[INFORMATION — start]

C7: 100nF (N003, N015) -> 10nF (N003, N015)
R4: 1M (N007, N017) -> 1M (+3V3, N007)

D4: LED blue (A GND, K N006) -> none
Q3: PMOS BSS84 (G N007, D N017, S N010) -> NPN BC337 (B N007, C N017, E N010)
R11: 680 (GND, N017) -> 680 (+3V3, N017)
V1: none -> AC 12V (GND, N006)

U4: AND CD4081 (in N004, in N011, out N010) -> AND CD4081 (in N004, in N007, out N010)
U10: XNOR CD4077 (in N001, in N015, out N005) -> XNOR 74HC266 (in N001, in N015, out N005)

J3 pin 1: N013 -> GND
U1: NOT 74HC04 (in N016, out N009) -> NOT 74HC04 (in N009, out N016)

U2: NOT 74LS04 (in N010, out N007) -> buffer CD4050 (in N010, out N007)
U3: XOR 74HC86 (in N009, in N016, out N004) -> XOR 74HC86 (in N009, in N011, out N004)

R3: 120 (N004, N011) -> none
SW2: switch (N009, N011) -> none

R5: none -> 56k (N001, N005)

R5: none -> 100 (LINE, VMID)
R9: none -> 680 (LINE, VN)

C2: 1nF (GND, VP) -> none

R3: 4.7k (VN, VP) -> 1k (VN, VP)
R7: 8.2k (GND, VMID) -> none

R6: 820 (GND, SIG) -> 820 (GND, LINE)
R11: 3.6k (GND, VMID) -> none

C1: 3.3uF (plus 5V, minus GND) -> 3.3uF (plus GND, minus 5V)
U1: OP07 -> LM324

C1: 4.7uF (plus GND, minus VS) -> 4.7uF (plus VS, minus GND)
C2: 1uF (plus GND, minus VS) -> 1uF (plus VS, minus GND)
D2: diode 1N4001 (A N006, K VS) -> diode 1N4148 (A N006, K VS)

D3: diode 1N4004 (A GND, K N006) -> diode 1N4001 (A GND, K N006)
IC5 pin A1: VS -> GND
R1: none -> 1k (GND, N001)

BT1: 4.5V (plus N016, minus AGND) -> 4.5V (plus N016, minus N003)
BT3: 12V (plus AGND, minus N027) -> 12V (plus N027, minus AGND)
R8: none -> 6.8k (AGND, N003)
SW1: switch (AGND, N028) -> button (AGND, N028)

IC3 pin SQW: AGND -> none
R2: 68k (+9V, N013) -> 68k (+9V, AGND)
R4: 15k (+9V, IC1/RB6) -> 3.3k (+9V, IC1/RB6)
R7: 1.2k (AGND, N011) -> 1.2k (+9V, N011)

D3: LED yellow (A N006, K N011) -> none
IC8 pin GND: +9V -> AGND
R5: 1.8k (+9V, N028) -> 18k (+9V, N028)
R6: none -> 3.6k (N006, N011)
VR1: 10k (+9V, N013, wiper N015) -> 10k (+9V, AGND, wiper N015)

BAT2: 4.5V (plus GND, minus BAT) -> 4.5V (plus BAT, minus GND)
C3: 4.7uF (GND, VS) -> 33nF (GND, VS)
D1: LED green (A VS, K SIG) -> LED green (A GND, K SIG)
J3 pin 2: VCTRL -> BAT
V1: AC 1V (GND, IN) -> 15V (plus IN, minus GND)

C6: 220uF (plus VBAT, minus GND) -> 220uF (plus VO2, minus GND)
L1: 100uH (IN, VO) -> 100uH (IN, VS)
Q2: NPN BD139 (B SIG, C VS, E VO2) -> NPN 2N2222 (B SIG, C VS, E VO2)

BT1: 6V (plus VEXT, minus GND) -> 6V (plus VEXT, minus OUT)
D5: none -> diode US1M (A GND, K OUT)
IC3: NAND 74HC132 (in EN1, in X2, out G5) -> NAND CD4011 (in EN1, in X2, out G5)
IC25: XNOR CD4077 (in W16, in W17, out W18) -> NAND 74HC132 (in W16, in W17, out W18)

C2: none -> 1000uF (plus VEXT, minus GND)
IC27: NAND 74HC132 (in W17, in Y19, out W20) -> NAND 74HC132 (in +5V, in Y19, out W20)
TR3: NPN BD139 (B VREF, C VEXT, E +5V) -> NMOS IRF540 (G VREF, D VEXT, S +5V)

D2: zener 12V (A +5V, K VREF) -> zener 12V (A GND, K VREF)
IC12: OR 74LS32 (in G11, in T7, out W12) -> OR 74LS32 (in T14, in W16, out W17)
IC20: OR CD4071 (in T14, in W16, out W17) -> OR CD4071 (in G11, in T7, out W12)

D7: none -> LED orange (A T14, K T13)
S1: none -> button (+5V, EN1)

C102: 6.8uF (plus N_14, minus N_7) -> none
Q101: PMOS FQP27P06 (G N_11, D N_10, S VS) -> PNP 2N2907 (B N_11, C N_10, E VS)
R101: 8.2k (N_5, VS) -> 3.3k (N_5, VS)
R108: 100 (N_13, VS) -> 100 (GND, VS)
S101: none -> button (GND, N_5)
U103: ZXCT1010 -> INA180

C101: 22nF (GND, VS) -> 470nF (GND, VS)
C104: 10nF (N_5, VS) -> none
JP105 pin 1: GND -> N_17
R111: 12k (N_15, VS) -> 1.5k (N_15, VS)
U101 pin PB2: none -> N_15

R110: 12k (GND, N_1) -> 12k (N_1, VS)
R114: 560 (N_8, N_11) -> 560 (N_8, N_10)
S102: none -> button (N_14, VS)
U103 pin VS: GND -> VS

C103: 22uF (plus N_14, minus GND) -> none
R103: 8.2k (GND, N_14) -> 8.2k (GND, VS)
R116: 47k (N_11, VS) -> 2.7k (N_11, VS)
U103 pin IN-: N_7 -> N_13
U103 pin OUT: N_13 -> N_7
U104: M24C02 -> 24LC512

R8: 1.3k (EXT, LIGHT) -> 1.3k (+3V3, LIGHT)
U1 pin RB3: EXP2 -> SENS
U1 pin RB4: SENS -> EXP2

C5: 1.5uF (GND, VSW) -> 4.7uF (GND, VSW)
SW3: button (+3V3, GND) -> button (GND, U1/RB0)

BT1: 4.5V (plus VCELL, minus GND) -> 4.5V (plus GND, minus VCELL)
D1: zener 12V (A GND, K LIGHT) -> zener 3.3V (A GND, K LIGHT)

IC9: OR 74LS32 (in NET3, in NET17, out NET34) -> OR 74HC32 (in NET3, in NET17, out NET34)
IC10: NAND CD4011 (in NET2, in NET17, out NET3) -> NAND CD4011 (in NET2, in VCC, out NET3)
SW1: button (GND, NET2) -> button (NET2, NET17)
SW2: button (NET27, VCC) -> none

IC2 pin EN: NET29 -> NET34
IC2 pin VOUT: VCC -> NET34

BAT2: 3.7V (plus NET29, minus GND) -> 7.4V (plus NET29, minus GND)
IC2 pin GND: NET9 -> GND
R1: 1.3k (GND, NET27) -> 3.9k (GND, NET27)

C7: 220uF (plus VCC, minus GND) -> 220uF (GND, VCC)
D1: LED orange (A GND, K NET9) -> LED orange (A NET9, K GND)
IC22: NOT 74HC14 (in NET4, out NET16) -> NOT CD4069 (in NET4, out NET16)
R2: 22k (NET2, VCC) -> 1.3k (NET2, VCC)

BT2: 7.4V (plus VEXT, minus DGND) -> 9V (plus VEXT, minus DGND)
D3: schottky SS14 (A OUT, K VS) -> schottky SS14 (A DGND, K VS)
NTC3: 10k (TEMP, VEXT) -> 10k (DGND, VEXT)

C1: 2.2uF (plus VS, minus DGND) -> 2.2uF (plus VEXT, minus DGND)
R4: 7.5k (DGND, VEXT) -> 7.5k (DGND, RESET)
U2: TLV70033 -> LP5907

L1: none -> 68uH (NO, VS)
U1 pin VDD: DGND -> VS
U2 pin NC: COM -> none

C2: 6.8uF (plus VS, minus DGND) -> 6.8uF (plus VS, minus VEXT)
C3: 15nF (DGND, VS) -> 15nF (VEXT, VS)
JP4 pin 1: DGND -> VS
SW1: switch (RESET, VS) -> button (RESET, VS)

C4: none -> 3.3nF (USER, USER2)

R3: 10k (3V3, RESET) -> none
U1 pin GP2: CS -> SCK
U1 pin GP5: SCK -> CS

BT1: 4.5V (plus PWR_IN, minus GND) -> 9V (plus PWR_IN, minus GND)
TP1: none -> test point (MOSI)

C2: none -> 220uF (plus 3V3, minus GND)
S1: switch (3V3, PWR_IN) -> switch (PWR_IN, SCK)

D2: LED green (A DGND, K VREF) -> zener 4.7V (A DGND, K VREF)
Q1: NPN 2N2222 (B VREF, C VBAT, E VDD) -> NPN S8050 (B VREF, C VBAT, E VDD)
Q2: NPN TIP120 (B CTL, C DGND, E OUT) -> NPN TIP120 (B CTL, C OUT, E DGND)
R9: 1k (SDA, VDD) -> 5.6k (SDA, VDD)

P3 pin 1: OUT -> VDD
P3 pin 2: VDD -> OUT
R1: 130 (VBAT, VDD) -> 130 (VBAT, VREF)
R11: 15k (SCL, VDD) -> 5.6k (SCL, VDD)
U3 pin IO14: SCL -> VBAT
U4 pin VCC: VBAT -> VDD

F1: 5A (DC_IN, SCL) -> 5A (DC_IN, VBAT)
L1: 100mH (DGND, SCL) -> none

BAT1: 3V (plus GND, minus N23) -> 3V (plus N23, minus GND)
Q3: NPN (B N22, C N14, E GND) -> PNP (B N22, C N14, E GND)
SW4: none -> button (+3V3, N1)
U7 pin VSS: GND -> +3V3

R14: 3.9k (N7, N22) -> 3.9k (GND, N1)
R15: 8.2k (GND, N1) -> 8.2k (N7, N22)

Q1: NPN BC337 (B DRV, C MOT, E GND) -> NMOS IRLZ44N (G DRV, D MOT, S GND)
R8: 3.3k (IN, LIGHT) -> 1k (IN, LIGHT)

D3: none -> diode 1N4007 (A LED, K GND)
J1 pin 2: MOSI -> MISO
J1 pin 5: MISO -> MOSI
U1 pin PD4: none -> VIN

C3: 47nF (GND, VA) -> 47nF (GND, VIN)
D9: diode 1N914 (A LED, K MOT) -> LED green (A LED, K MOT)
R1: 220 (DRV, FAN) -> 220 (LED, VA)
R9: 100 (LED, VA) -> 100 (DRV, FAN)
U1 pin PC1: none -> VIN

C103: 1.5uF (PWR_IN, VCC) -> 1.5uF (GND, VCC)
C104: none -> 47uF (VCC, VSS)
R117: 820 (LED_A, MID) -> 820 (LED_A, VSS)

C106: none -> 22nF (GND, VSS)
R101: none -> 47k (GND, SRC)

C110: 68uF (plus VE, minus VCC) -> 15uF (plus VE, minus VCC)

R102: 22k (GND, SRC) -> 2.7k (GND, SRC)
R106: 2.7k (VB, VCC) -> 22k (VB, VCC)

[INFORMATION — finish]

## DIRECTIONS FOR THIS TASK
Start copying at the line that contains "U3 pin IO14: SCL -> VBAT" and stop after the last line of the records, keeping every line exactly.

## RESPONSE FOR THIS EXERCISE
U3 pin IO14: SCL -> VBAT
U4 pin VCC: VBAT -> VDD

F1: 5A (DC_IN, SCL) -> 5A (DC_IN, VBAT)
L1: 100mH (DGND, SCL) -> none

BAT1: 3V (plus GND, minus N23) -> 3V (plus N23, minus GND)
Q3: NPN (B N22, C N14, E GND) -> PNP (B N22, C N14, E GND)
SW4: none -> button (+3V3, N1)
U7 pin VSS: GND -> +3V3

R14: 3.9k (N7, N22) -> 3.9k (GND, N1)
R15: 8.2k (GND, N1) -> 8.2k (N7, N22)

Q1: NPN BC337 (B DRV, C MOT, E GND) -> NMOS IRLZ44N (G DRV, D MOT, S GND)
R8: 3.3k (IN, LIGHT) -> 1k (IN, LIGHT)

D3: none -> diode 1N4007 (A LED, K GND)
J1 pin 2: MOSI -> MISO
J1 pin 5: MISO -> MOSI
U1 pin PD4: none -> VIN

C3: 47nF (GND, VA) -> 47nF (GND, VIN)
D9: diode 1N914 (A LED, K MOT) -> LED green (A LED, K MOT)
R1: 220 (DRV, FAN) -> 220 (LED, VA)
R9: 100 (LED, VA) -> 100 (DRV, FAN)
U1 pin PC1: none -> VIN

C103: 1.5uF (PWR_IN, VCC) -> 1.5uF (GND, VCC)
C104: none -> 47uF (VCC, VSS)
R117: 820 (LED_A, MID) -> 820 (LED_A, VSS)

C106: none -> 22nF (GND, VSS)
R101: none -> 47k (GND, SRC)

C110: 68uF (plus VE, minus VCC) -> 15uF (plus VE, minus VCC)

R102: 22k (GND, SRC) -> 2.7k (GND, SRC)
R106: 2.7k (VB, VCC) -> 22k (VB, VCC)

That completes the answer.